(Dataset excerpts)
▬▬▬

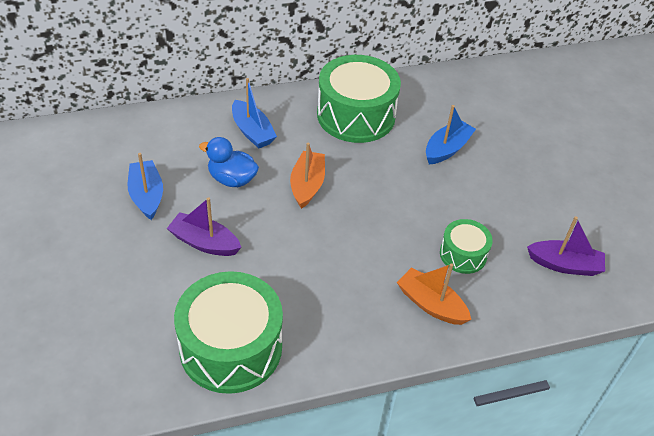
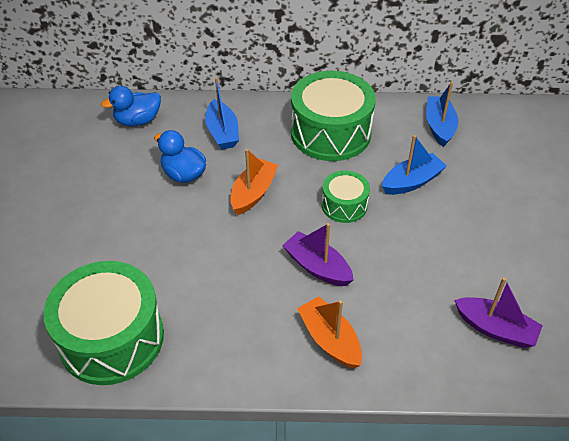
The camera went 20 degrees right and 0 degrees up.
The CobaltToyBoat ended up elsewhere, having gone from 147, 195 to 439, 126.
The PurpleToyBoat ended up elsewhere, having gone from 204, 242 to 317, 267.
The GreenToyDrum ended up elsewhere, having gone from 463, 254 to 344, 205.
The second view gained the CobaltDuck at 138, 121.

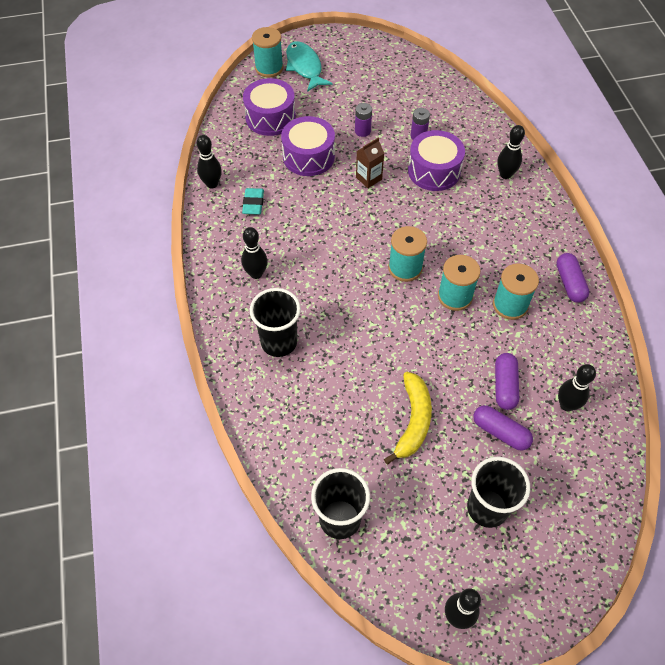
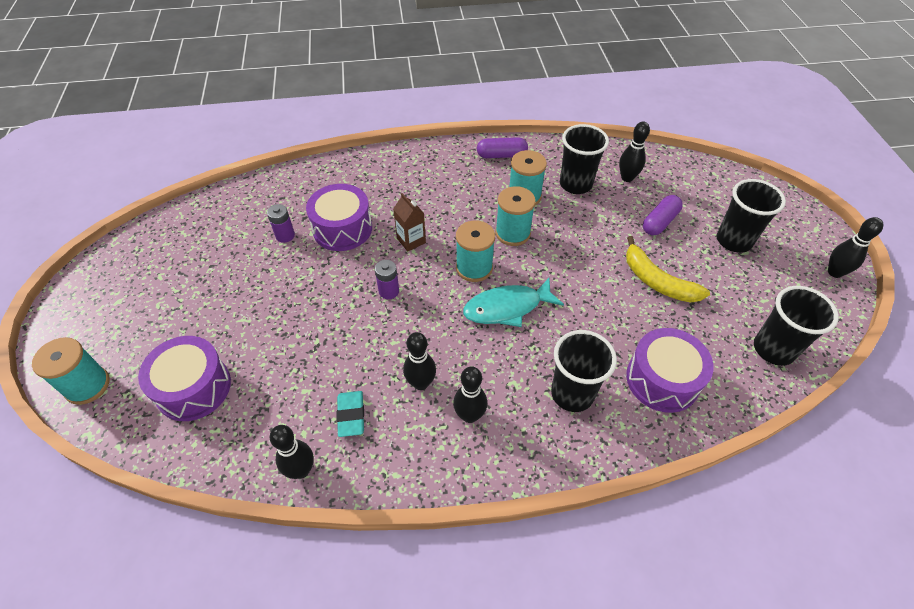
The camera went 85 degrees left and 5 degrees down.
The TealEraser at 253, 203 ended up facing another way, 75 degrees clockwise from before.
The PurpleToyDrum ended up elsewhere, having gone from 308, 156 to 662, 380.
The TealFish ended up elsewhere, having gone from 305, 67 to 507, 308.
The PurpleBattery ended up elsewhere, having gone from 362, 131 to 389, 291.
The BrownMilkCarton ended up elsewhere, having gone from 368, 178 to 411, 240.
The BrightYellowBanana at 413, 421 ended up facing another way, 150 degrees counterclockwise from before.
The second view lost the PurplePill at 504, 386.
The BlackBowlingPin ended up elsewhere, having gone from 505, 174 to 421, 383.
The second view gained the BlackBeaker at 575, 184.

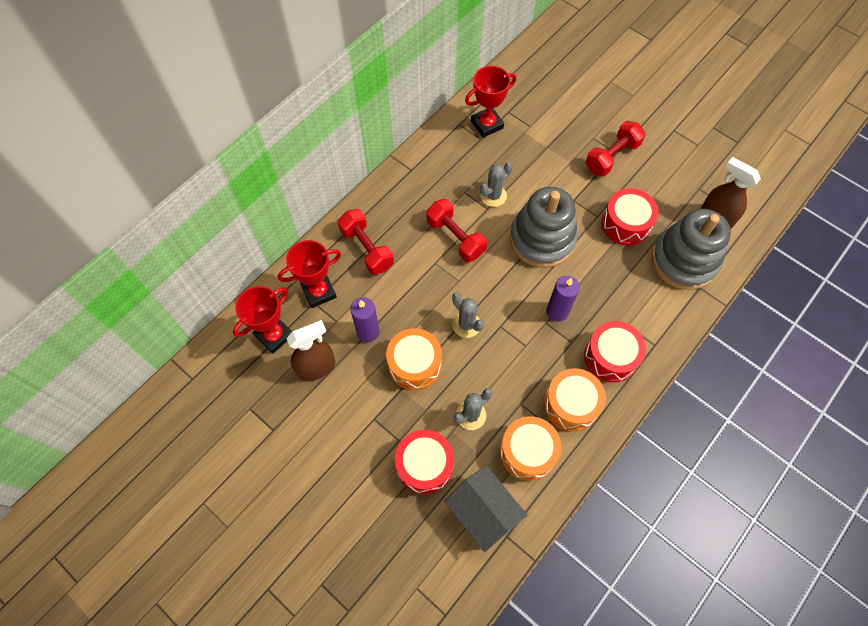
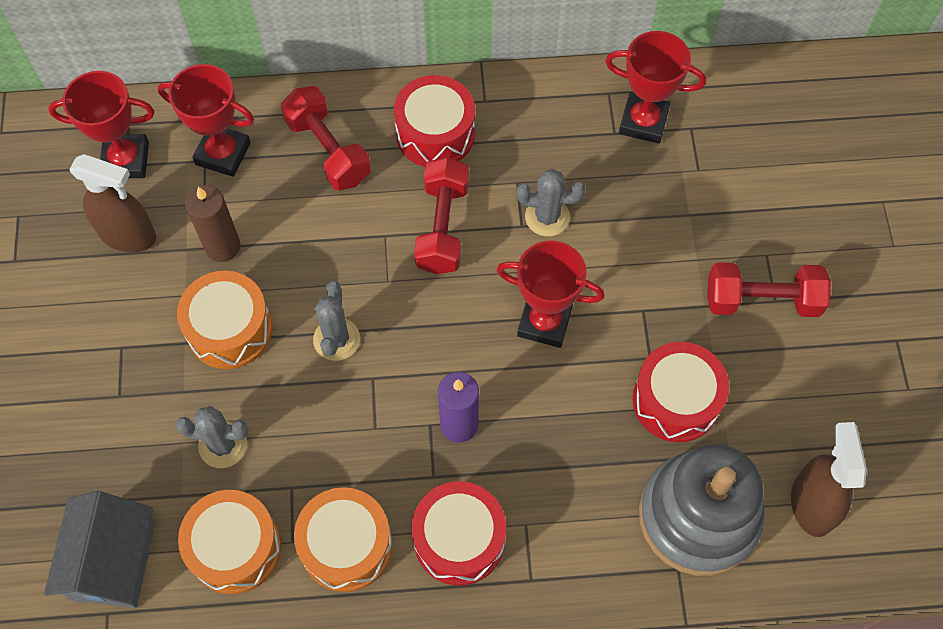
The camera went 45 degrees right and 0 degrees up.
The RedDumbbell at 367, 249 ended up facing another way, 45 degrees counterclockwise from before.
What was the PurpleWaxCandle at 368, 332 turned into the BrownWaxCandle at 222, 246.
The RedToyDrum ended up elsewhere, having gone from 424, 465 to 435, 133.
Where the AshGreyStackingToy stood at 542, 239, the RedAwardCup came to stand at 544, 322.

▬▬▬

◆ **Activity**
All of the entries need to be copied exactly, minus any pictures.

◆ **Written response**
The camera went 20 degrees right and 0 degrees up.
The CobaltToyBoat ended up elsewhere, having gone from 147, 195 to 439, 126.
The PurpleToyBoat ended up elsewhere, having gone from 204, 242 to 317, 267.
The GreenToyDrum ended up elsewhere, having gone from 463, 254 to 344, 205.
The second view gained the CobaltDuck at 138, 121.

The camera went 85 degrees left and 5 degrees down.
The TealEraser at 253, 203 ended up facing another way, 75 degrees clockwise from before.
The PurpleToyDrum ended up elsewhere, having gone from 308, 156 to 662, 380.
The TealFish ended up elsewhere, having gone from 305, 67 to 507, 308.
The PurpleBattery ended up elsewhere, having gone from 362, 131 to 389, 291.
The BrownMilkCarton ended up elsewhere, having gone from 368, 178 to 411, 240.
The BrightYellowBanana at 413, 421 ended up facing another way, 150 degrees counterclockwise from before.
The second view lost the PurplePill at 504, 386.
The BlackBowlingPin ended up elsewhere, having gone from 505, 174 to 421, 383.
The second view gained the BlackBeaker at 575, 184.

The camera went 45 degrees right and 0 degrees up.
The RedDumbbell at 367, 249 ended up facing another way, 45 degrees counterclockwise from before.
What was the PurpleWaxCandle at 368, 332 turned into the BrownWaxCandle at 222, 246.
The RedToyDrum ended up elsewhere, having gone from 424, 465 to 435, 133.
Where the AshGreyStackingToy stood at 542, 239, the RedAwardCup came to stand at 544, 322.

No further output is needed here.